• [About this task]
Nothing but an exact repeat of the data, with pictures removed, belongs in the answer.

• [Supplied data]
_ _ _ _ _ _ _

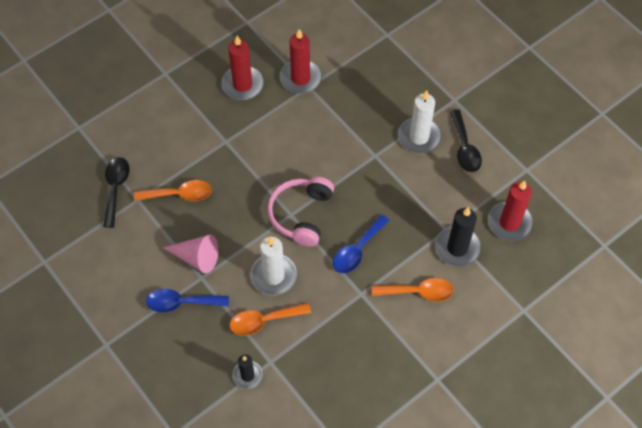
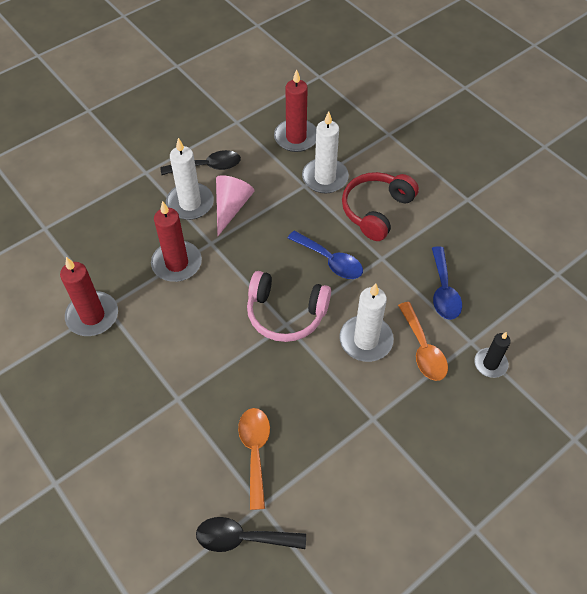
camera: 90 degrees left, 5 degrees down
(181, 303) = (408, 439): blue spoon -> blue spoon (443, 291)
(196, 257) = (346, 425): pink cone -> pink cone (231, 207)
(242, 85) = (91, 381): red candle -> red candle (177, 263)
(418, 292) = (376, 210): orange spoon -> red headphones
(457, 248) = (325, 178): black candle -> white candle

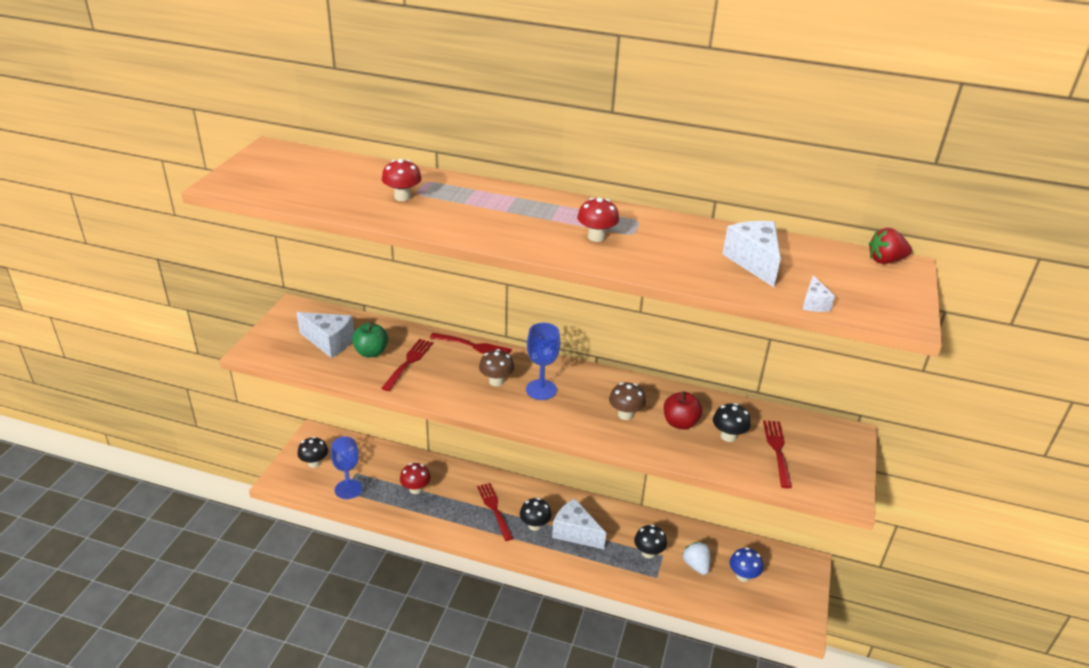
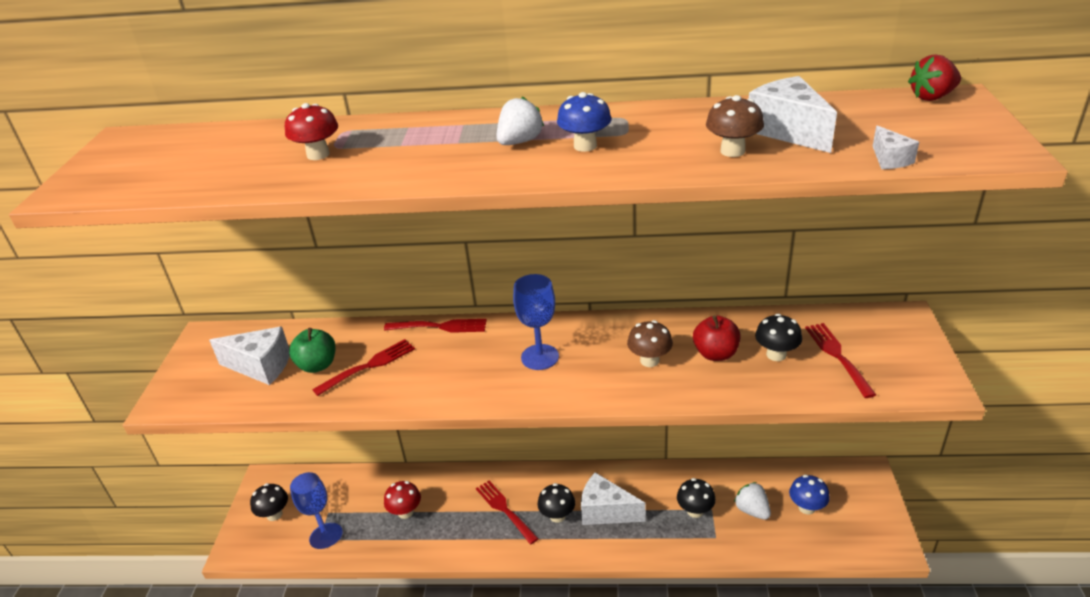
camera: 10 degrees left, 0 degrees up
(408, 363) = (368, 366): red fork -> red fork turned 45 degrees clockwise
(496, 381) = (483, 361): brown mushroom -> brown mushroom (732, 151)
(550, 222) = (519, 142): none -> white strawberry
(596, 237) = (585, 146): red mushroom -> blue mushroom

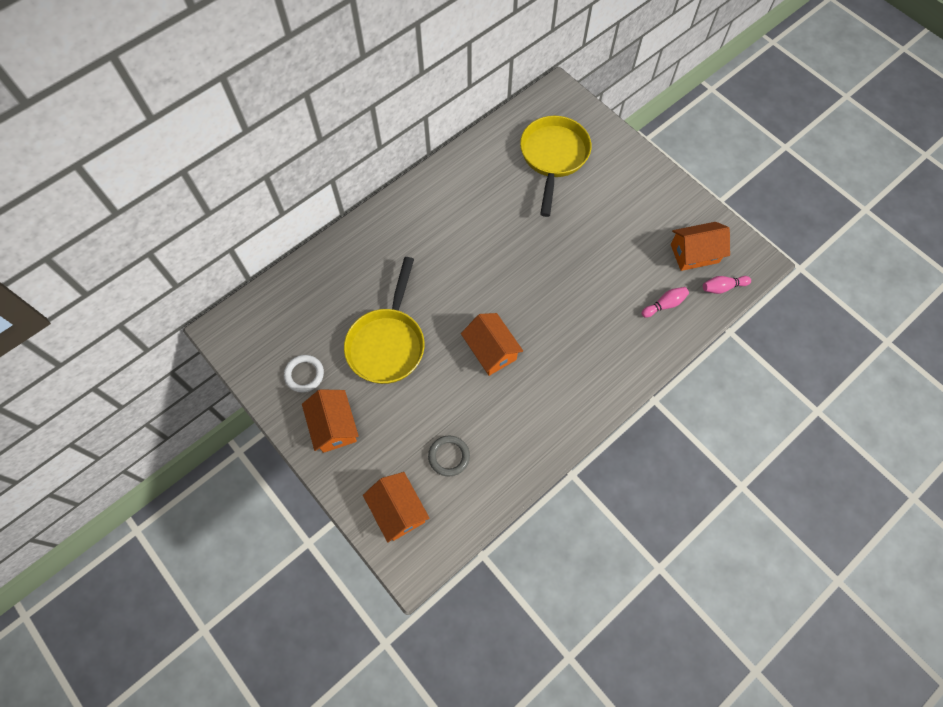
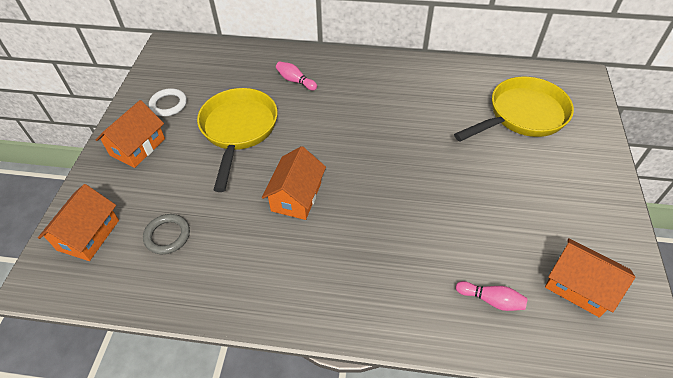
camera: 50 degrees right, 15 degrees down
(387, 343) = (238, 130): yellow pan -> yellow pan turned 120 degrees clockwise
(722, 287) = (577, 342): pink bowling pin -> pink bowling pin (295, 81)

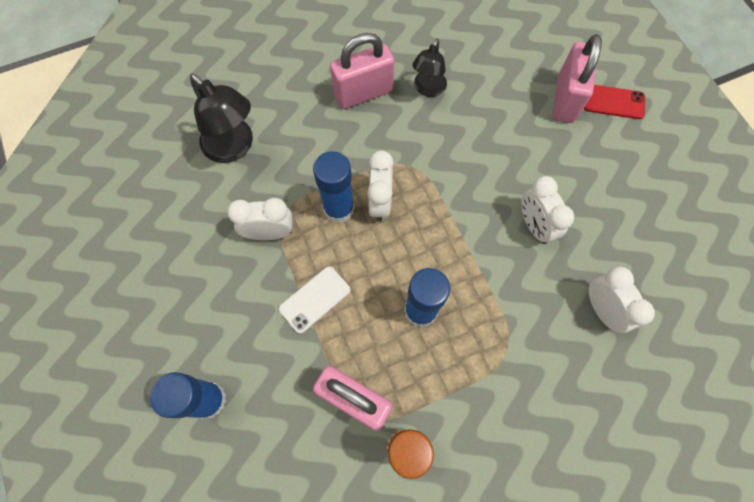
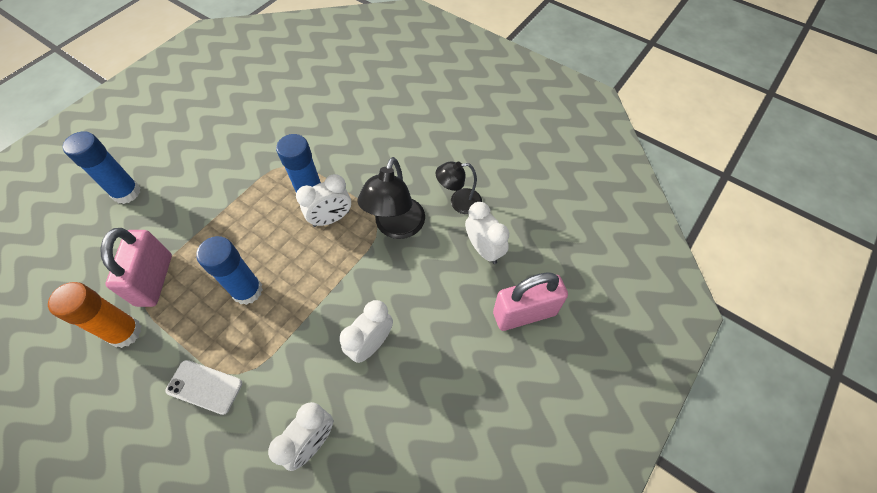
camera: 60 degrees right, 10 degrees down
(234, 148) = (327, 111): black lamp -> black lamp (396, 227)
(270, 233) = (269, 164): white clock -> white clock (484, 249)
(315, 299) = (227, 216): white phone -> white phone (204, 387)
(363, 93) = (425, 162): pink padlock -> none
(613, 102) = (552, 359): red phone -> none

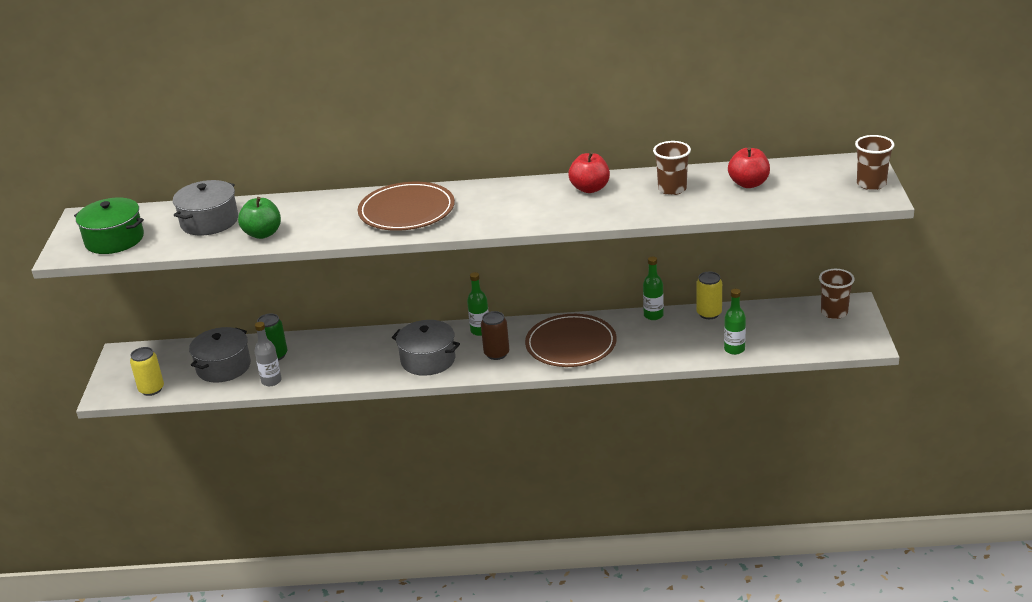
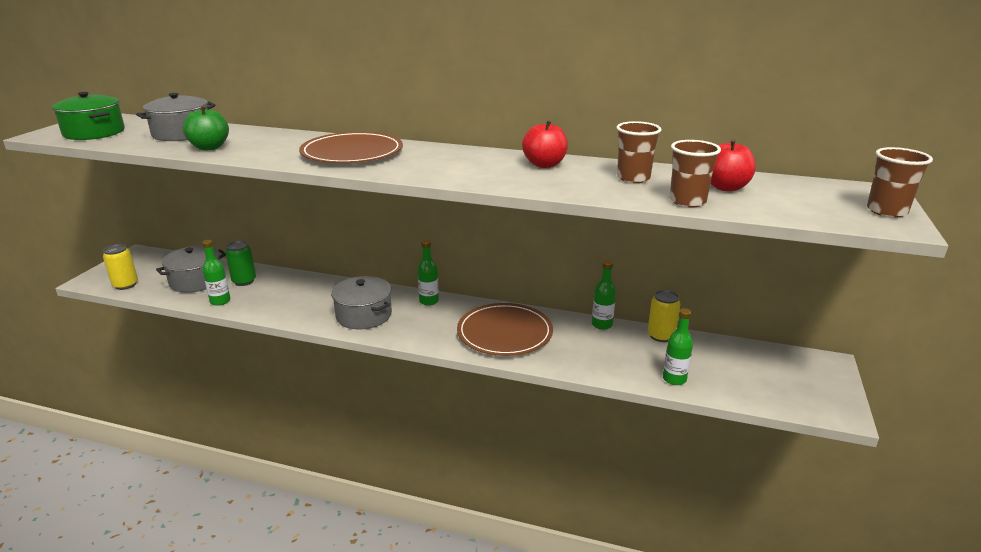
camera: 15 degrees right, 5 degrees down
(271, 381) = (220, 301): grey bottle -> green bottle
(496, 354) = (429, 325): brown can -> none
(834, 312) = (804, 367): brown cup -> brown cup (687, 201)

_ _ _ _ _ _ _

• [Response box]
camera: 90 degrees left, 5 degrees down
(181, 303) = (408, 439): blue spoon -> blue spoon (443, 291)
(196, 257) = (346, 425): pink cone -> pink cone (231, 207)
(242, 85) = (91, 381): red candle -> red candle (177, 263)
(418, 292) = (376, 210): orange spoon -> red headphones
(457, 248) = (325, 178): black candle -> white candle

camera: 10 degrees left, 0 degrees up
(408, 363) = (368, 366): red fork -> red fork turned 45 degrees clockwise
(496, 381) = (483, 361): brown mushroom -> brown mushroom (732, 151)
(550, 222) = (519, 142): none -> white strawberry
(596, 237) = (585, 146): red mushroom -> blue mushroom

camera: 50 degrees right, 15 degrees down
(387, 343) = (238, 130): yellow pan -> yellow pan turned 120 degrees clockwise
(722, 287) = (577, 342): pink bowling pin -> pink bowling pin (295, 81)

camera: 60 degrees right, 10 degrees down
(234, 148) = (327, 111): black lamp -> black lamp (396, 227)
(270, 233) = (269, 164): white clock -> white clock (484, 249)
(315, 299) = (227, 216): white phone -> white phone (204, 387)
(363, 93) = (425, 162): pink padlock -> none
(613, 102) = (552, 359): red phone -> none

camera: 15 degrees right, 5 degrees down
(271, 381) = (220, 301): grey bottle -> green bottle
(496, 354) = (429, 325): brown can -> none
(834, 312) = (804, 367): brown cup -> brown cup (687, 201)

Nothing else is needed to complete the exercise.